Top of Information provided

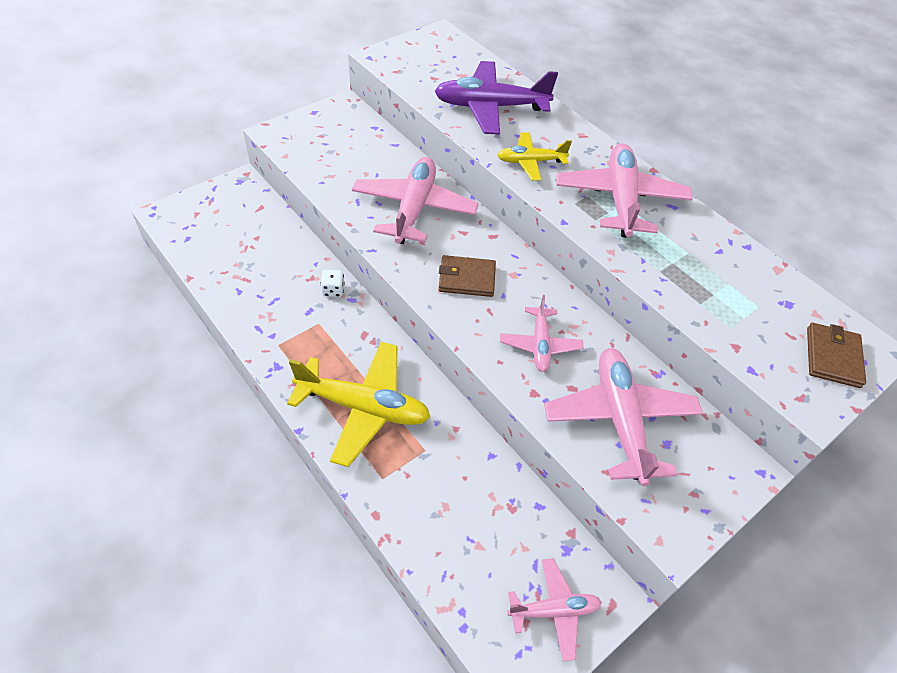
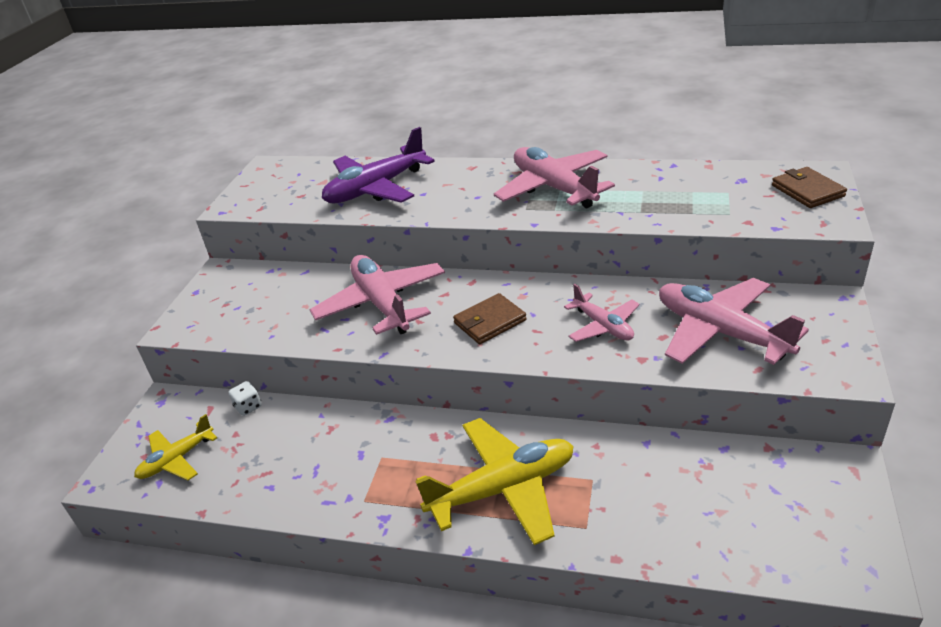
camera: 30 degrees left, 15 degrees down
(333, 290) = (363, 423): white dice -> white dice (248, 407)
(530, 162) = (456, 204): yellow plane -> yellow plane (176, 459)
(554, 610) = (826, 508): pink plane -> none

Bottom of Information provided

**Exercise goal**
Start at the line containing "(333, 290) = (363, 423): white" and print each line exactly until the listing ends, keeping the final line too.

**Result**
(333, 290) = (363, 423): white dice -> white dice (248, 407)
(530, 162) = (456, 204): yellow plane -> yellow plane (176, 459)
(554, 610) = (826, 508): pink plane -> none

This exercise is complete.